Version comparison data:
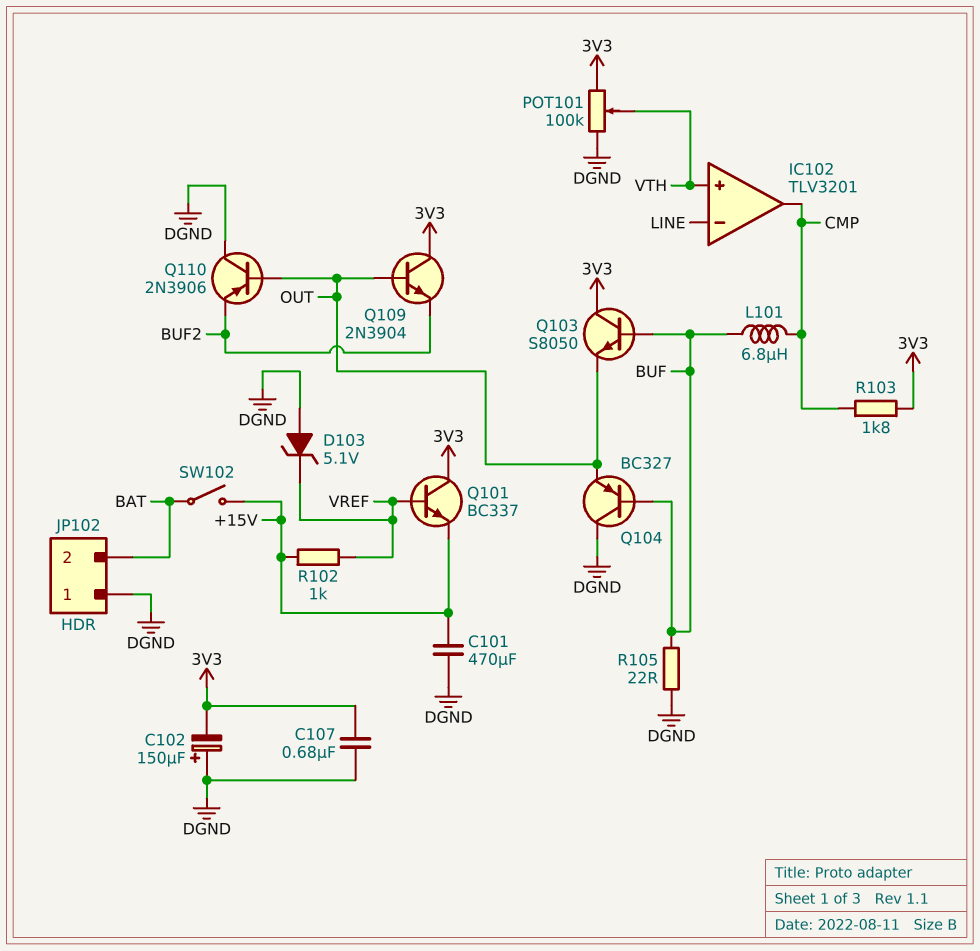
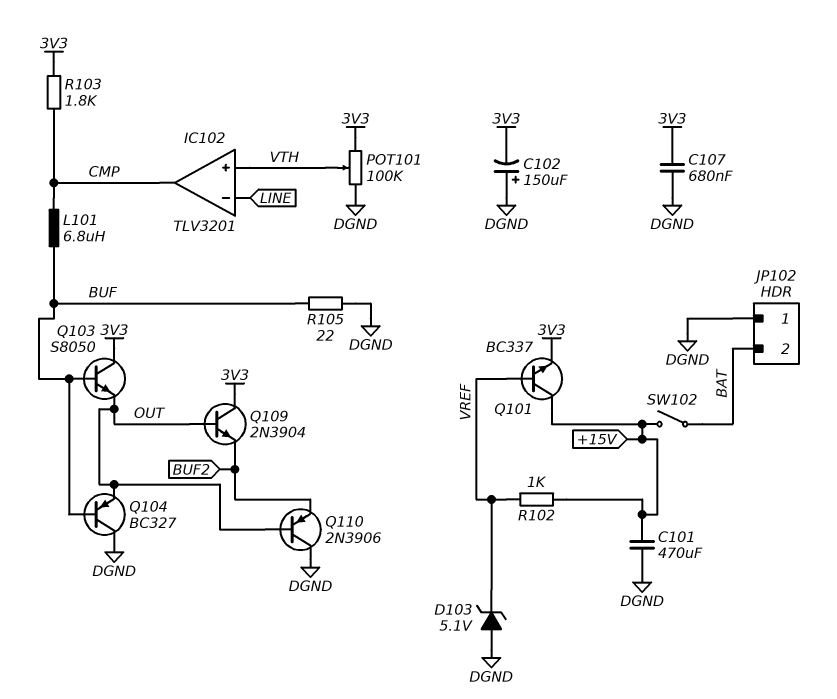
Q101: NPN BC337 (B VREF, C 3V3, E +15V) -> NPN BC337 (B VREF, C +15V, E 3V3)

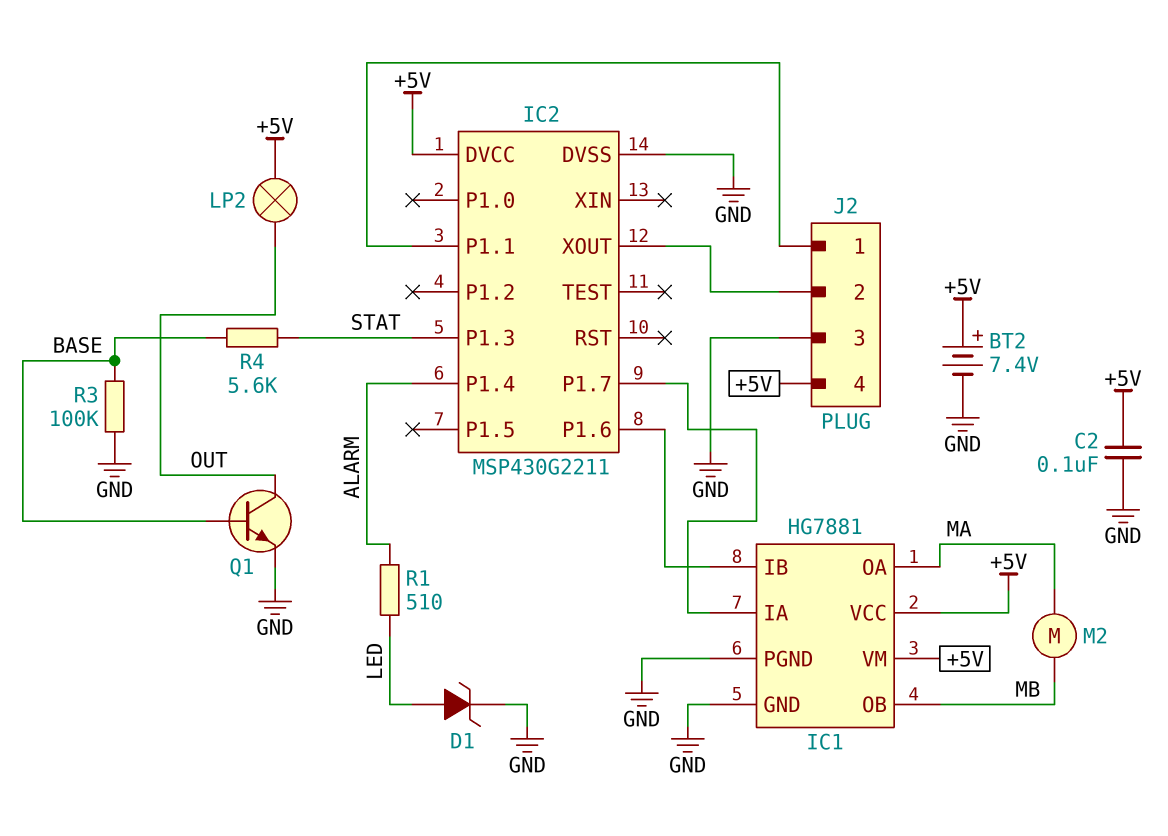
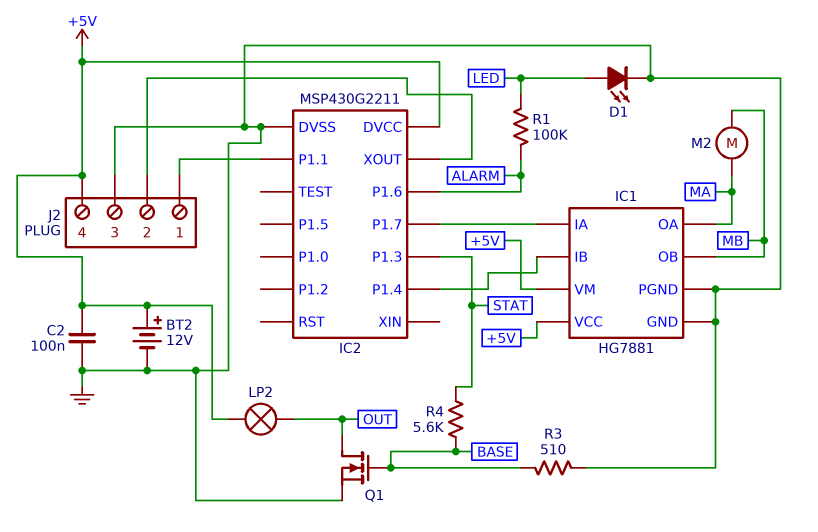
BT2: 7.4V (plus +5V, minus GND) -> 12V (plus +5V, minus GND)
D1: zener (A LED, K GND) -> LED (A LED, K GND)
IC2 pin P1.4: ALARM -> IC1/IB
IC2 pin P1.6: IC1/IB -> ALARM
Q1: NPN (B BASE, C OUT, E GND) -> NMOS (G BASE, D OUT, S GND)
R1: 510 (ALARM, LED) -> 100k (ALARM, LED)
R3: 100k (BASE, GND) -> 510 (BASE, GND)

**Task directions**
Your answer should consist only of the lines from the one that holds "R1: 510 (ALARM, LED) -> 100k (ALARM, LED)" to the end of the entries above, both ends included, each repeated exactly.

**Output of the exercise**
R1: 510 (ALARM, LED) -> 100k (ALARM, LED)
R3: 100k (BASE, GND) -> 510 (BASE, GND)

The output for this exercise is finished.